▶ WHAT THE TASK REQUIRES: Print word for word the first line of the records below and every following line through the one containing "op=missing; was=fraise/blanc; in_first=604,85"; print nothing else.

▶ MATERIAL SUPPLIED:

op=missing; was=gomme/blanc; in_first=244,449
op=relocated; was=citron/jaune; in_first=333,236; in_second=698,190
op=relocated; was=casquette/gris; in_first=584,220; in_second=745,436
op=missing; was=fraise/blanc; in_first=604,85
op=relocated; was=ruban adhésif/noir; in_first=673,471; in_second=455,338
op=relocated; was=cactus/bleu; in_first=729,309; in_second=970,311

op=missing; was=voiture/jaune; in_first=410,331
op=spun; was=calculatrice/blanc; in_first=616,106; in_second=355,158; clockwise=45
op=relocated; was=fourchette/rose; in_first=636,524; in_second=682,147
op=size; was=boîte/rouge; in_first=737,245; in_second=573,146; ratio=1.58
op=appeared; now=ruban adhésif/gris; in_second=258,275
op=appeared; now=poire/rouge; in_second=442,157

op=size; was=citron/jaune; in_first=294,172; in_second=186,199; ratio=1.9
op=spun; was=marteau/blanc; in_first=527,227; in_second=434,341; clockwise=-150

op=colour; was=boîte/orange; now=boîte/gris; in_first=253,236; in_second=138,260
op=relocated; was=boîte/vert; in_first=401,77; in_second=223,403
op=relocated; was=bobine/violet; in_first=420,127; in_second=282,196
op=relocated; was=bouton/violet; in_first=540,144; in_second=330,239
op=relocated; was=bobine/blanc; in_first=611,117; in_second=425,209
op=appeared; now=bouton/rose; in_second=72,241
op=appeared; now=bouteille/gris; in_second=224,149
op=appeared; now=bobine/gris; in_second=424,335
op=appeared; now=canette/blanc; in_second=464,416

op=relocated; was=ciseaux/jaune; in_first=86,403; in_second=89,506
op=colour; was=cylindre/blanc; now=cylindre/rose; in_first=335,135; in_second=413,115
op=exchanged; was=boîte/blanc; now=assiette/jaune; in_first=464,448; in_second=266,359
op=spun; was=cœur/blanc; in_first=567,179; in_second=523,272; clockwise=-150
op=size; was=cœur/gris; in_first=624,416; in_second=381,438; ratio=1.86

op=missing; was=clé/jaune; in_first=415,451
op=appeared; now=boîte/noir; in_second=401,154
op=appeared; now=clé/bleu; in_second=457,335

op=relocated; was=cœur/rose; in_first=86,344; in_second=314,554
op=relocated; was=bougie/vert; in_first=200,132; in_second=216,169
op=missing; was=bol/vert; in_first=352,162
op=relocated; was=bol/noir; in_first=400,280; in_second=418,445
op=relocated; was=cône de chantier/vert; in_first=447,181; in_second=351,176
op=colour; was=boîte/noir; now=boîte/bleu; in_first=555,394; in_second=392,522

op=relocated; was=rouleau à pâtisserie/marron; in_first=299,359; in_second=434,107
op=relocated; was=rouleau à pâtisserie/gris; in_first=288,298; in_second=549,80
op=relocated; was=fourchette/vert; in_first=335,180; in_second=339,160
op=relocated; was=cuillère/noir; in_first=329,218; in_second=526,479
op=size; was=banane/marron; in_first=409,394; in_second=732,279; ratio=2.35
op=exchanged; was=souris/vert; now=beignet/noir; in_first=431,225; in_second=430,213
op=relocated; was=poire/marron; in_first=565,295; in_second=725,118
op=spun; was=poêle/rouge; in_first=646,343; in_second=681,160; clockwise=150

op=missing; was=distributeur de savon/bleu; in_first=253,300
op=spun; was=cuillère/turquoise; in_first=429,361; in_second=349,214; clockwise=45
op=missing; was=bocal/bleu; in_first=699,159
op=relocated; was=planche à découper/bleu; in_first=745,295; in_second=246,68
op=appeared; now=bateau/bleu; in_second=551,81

▶ TASK RESPONSE:
op=missing; was=gomme/blanc; in_first=244,449
op=relocated; was=citron/jaune; in_first=333,236; in_second=698,190
op=relocated; was=casquette/gris; in_first=584,220; in_second=745,436
op=missing; was=fraise/blanc; in_first=604,85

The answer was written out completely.